*What you should do*
Taking the line with "(555, 381) = (533, 159): green" as the first and the line with "(227, 668) = (397, 704): none" as the last, set down exactly every line in that range from the entries below, and no more.

Segment Open

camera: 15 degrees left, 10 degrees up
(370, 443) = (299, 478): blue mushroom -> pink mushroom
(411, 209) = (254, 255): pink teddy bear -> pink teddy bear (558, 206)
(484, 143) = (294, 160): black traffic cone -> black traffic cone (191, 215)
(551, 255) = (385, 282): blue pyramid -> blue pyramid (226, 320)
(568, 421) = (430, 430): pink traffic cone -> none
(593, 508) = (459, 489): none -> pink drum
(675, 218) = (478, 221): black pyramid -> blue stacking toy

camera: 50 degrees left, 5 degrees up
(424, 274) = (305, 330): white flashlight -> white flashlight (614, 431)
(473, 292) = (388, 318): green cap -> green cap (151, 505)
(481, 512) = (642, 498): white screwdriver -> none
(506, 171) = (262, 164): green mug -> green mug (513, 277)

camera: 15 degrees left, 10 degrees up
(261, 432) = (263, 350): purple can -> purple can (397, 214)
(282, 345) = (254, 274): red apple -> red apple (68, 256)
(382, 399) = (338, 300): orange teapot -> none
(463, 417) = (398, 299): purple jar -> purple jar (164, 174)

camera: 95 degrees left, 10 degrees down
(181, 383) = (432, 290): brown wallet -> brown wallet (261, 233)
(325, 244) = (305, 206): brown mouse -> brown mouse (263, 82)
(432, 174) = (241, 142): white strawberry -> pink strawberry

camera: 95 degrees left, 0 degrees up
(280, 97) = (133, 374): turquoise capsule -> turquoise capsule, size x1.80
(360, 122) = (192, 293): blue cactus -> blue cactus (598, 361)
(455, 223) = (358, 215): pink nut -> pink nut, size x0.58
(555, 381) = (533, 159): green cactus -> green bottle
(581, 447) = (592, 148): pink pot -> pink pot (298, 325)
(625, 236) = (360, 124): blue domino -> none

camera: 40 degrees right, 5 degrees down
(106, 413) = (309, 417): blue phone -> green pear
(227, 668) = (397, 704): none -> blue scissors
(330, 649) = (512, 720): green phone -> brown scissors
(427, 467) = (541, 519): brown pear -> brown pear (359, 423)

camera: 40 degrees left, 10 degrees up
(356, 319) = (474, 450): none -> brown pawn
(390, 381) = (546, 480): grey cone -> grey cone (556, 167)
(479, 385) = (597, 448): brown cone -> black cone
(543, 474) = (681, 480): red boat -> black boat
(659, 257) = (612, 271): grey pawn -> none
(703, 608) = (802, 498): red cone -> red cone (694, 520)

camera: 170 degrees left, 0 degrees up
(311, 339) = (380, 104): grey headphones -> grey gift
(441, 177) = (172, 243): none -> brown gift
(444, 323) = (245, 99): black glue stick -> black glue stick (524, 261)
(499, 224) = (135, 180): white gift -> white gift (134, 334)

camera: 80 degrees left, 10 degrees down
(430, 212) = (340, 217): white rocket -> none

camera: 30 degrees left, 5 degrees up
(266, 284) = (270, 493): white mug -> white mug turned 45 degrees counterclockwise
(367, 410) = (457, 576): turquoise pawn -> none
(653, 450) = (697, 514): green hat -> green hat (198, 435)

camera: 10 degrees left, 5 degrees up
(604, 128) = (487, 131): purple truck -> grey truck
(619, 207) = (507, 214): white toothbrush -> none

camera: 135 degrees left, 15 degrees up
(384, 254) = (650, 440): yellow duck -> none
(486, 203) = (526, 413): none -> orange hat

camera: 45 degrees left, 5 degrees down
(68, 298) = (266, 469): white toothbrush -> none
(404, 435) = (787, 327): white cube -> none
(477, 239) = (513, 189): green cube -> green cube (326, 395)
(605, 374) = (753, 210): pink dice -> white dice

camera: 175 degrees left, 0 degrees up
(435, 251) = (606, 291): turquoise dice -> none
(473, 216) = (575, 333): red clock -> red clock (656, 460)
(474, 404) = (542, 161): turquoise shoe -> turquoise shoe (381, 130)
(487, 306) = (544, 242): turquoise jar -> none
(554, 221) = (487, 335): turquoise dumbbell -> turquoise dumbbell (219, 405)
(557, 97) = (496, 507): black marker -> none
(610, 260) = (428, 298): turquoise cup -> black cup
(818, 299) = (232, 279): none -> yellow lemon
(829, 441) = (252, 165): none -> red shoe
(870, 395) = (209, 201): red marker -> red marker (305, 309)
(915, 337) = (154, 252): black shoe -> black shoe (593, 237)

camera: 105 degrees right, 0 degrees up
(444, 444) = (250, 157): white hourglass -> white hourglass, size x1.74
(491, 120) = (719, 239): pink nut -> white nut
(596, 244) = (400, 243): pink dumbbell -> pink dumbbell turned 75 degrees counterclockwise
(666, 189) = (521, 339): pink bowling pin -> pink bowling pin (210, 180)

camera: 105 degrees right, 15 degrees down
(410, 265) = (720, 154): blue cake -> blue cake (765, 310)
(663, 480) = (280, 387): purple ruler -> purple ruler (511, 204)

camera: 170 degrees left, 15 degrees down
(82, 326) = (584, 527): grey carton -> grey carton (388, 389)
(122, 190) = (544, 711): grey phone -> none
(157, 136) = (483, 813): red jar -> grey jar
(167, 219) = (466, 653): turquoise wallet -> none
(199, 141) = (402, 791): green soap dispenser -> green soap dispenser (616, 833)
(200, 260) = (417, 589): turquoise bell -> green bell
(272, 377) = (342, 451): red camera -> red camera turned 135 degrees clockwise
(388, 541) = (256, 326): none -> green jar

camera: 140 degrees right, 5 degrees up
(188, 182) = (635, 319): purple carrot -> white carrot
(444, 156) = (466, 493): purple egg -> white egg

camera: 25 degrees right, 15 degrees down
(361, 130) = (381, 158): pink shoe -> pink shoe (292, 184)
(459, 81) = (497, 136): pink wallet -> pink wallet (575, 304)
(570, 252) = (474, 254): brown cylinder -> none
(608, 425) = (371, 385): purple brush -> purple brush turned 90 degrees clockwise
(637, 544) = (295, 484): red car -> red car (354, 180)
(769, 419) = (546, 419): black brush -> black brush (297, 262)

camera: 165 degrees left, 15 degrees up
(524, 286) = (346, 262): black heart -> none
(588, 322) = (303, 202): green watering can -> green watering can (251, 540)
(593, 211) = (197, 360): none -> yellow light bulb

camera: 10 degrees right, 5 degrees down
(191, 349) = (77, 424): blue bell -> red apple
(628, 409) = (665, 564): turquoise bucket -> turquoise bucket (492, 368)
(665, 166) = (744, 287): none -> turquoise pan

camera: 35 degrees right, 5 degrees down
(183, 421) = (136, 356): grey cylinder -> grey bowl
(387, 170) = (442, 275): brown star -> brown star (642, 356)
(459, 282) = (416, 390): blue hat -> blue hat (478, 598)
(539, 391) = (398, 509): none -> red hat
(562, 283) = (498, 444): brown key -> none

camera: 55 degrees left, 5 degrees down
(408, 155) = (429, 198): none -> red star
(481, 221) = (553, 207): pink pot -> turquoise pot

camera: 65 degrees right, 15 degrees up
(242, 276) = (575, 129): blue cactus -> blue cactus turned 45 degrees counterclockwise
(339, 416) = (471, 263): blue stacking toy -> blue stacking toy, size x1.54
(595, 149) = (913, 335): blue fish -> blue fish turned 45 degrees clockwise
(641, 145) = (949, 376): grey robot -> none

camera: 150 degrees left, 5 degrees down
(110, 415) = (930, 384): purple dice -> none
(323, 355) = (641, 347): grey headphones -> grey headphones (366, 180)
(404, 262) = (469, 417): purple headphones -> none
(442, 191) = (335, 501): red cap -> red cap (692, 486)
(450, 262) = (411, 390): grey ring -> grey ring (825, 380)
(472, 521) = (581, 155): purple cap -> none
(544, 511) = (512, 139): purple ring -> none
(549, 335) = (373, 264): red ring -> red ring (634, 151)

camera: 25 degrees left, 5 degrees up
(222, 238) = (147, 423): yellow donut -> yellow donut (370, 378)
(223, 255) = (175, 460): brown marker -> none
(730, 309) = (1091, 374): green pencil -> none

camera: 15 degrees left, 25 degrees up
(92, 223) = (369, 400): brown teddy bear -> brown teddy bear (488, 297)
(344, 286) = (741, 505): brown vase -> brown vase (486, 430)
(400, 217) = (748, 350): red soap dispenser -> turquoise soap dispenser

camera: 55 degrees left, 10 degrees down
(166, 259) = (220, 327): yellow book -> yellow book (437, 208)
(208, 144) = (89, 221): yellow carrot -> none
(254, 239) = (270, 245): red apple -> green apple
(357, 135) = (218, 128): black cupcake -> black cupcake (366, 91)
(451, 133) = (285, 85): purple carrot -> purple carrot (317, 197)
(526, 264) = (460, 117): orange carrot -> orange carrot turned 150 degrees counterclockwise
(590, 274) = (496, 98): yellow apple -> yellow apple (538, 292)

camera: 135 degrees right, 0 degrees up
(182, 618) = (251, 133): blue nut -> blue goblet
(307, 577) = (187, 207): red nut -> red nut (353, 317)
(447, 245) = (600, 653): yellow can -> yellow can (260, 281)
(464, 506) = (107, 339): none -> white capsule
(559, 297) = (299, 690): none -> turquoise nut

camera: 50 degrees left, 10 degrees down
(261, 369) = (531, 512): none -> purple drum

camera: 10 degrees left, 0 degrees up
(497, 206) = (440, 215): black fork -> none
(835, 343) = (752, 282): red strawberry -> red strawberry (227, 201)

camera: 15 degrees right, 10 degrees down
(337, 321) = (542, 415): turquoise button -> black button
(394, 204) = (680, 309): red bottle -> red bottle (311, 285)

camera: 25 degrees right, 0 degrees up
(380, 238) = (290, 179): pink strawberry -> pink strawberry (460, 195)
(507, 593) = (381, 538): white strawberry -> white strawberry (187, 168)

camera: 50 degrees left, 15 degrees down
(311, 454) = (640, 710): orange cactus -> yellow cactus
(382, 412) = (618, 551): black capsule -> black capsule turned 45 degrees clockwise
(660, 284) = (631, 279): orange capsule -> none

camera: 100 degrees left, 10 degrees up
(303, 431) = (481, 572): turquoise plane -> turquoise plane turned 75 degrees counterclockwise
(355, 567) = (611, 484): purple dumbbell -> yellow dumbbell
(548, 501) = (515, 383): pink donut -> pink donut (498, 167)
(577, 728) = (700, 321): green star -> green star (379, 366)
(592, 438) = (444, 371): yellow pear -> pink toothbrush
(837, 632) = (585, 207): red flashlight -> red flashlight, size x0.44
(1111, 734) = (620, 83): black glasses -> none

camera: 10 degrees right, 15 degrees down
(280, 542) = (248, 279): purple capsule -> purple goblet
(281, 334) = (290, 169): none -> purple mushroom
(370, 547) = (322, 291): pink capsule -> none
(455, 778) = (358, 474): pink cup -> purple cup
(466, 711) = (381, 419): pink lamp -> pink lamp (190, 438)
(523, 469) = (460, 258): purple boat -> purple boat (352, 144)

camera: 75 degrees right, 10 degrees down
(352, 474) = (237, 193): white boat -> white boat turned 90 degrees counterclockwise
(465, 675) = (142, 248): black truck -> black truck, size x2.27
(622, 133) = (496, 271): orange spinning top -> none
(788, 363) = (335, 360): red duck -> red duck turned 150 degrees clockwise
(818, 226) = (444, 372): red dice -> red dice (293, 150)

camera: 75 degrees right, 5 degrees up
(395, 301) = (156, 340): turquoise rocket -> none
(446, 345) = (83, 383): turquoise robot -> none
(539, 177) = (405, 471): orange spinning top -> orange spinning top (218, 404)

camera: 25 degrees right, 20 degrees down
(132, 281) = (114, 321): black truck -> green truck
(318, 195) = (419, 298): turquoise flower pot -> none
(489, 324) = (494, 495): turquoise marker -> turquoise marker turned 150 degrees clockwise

Segment Closed

*Task result*
(555, 381) = (533, 159): green cactus -> green bottle
(581, 447) = (592, 148): pink pot -> pink pot (298, 325)
(625, 236) = (360, 124): blue domino -> none

camera: 40 degrees right, 5 degrees down
(106, 413) = (309, 417): blue phone -> green pear
(227, 668) = (397, 704): none -> blue scissors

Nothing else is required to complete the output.